WHAT THE TASK ASKS
The records below must be transcribed exactly, with each picture left out.
------ THE DATA ------
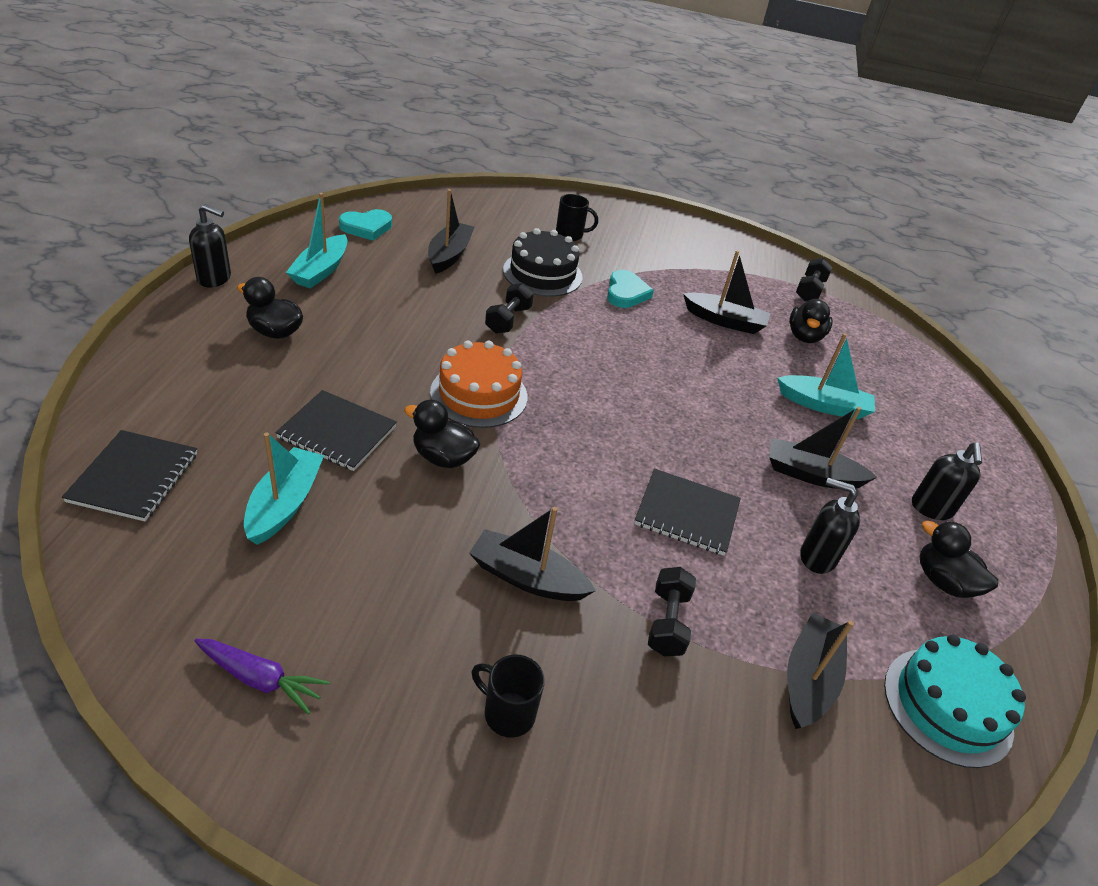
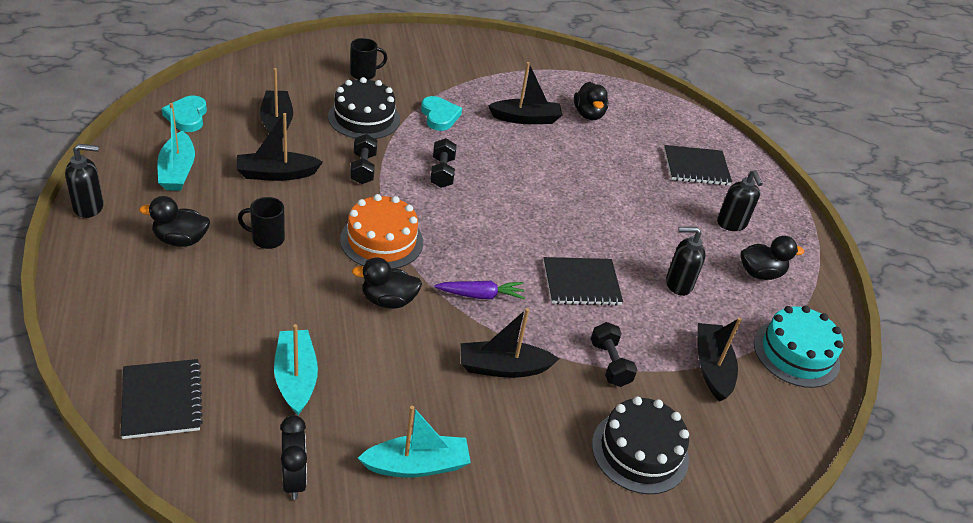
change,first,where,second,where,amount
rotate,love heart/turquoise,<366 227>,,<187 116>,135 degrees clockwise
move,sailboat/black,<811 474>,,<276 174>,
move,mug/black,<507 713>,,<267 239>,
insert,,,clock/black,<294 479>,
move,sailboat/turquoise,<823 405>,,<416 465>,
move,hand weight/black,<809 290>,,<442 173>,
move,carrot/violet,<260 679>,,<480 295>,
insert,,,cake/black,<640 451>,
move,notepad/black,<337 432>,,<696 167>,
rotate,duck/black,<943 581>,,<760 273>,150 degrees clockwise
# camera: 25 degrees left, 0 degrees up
------
ANSWER FOR THE TASK
change,first,where,second,where,amount
rotate,love heart/turquoise,<366 227>,,<187 116>,135 degrees clockwise
move,sailboat/black,<811 474>,,<276 174>,
move,mug/black,<507 713>,,<267 239>,
insert,,,clock/black,<294 479>,
move,sailboat/turquoise,<823 405>,,<416 465>,
move,hand weight/black,<809 290>,,<442 173>,
move,carrot/violet,<260 679>,,<480 295>,
insert,,,cake/black,<640 451>,
move,notepad/black,<337 432>,,<696 167>,
rotate,duck/black,<943 581>,,<760 273>,150 degrees clockwise
# camera: 25 degrees left, 0 degrees up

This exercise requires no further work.